Assignment
Return every line from the one with "grey boat: [238,174,285,235]" through the one with "orange truck: [218,132,299,183]", inclusive, exactly as it appears below.

Task material
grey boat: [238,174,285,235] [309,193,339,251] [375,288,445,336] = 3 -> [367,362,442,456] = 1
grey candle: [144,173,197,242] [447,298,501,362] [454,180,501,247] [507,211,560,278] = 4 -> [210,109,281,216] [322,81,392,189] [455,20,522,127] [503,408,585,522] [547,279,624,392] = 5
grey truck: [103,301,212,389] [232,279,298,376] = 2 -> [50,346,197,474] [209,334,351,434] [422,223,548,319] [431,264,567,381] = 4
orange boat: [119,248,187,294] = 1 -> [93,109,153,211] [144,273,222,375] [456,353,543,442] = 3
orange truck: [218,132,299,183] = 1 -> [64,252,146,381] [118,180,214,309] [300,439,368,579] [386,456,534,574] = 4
==
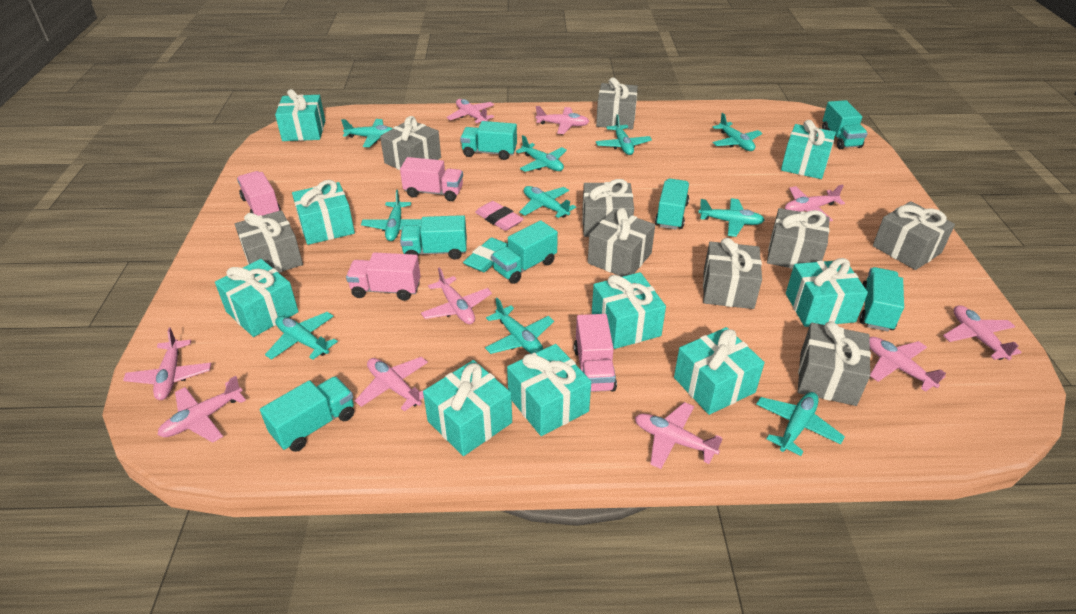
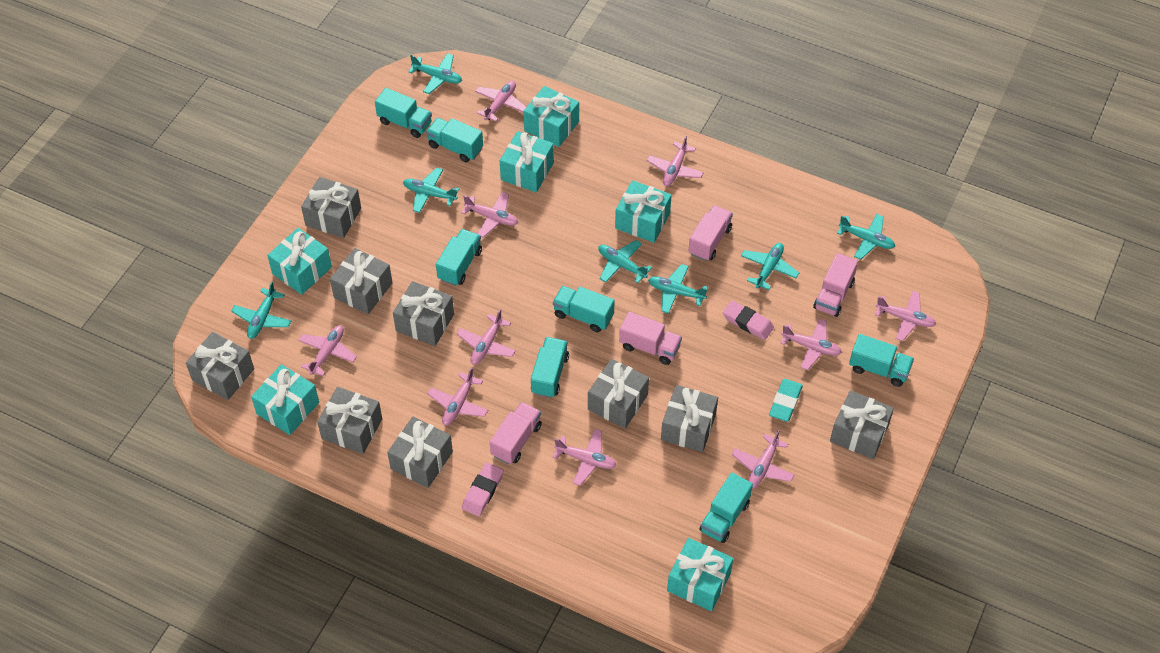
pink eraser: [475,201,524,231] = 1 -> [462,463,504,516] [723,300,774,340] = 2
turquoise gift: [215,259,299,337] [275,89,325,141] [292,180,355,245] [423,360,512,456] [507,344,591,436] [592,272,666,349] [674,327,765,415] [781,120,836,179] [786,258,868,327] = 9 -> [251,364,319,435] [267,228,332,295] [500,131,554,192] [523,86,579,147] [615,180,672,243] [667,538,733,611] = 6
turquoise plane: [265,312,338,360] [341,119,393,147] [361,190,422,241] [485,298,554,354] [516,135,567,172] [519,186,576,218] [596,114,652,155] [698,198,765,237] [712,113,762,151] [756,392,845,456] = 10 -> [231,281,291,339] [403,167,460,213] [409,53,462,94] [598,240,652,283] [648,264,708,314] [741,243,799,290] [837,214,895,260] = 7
* * *
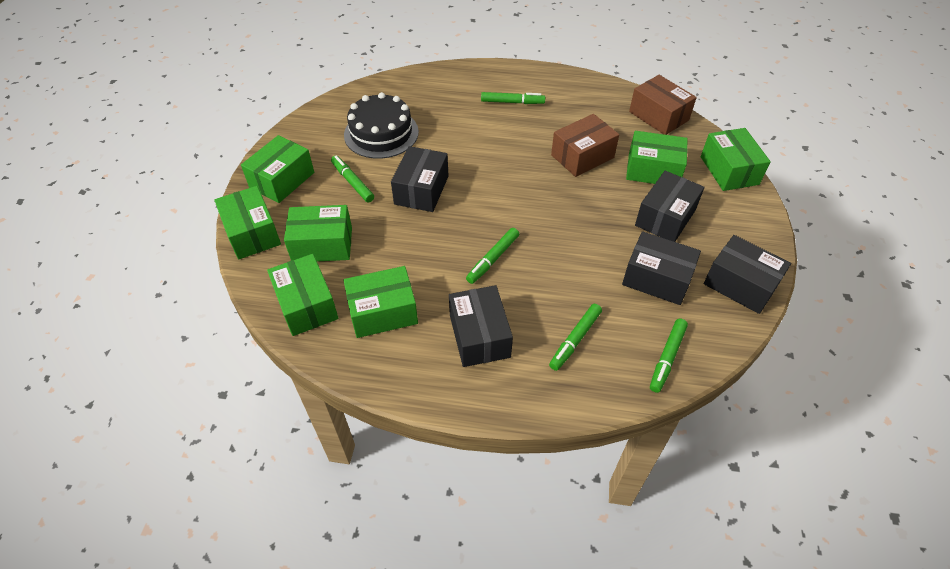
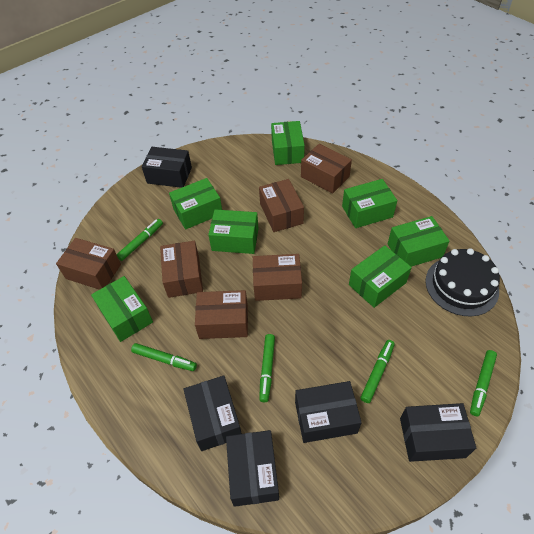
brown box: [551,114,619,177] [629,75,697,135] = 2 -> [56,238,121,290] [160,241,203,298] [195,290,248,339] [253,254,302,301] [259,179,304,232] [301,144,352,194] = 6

Output below
grey boat: [238,174,285,235] [309,193,339,251] [375,288,445,336] = 3 -> [367,362,442,456] = 1
grey candle: [144,173,197,242] [447,298,501,362] [454,180,501,247] [507,211,560,278] = 4 -> [210,109,281,216] [322,81,392,189] [455,20,522,127] [503,408,585,522] [547,279,624,392] = 5
grey truck: [103,301,212,389] [232,279,298,376] = 2 -> [50,346,197,474] [209,334,351,434] [422,223,548,319] [431,264,567,381] = 4
orange boat: [119,248,187,294] = 1 -> [93,109,153,211] [144,273,222,375] [456,353,543,442] = 3
orange truck: [218,132,299,183] = 1 -> [64,252,146,381] [118,180,214,309] [300,439,368,579] [386,456,534,574] = 4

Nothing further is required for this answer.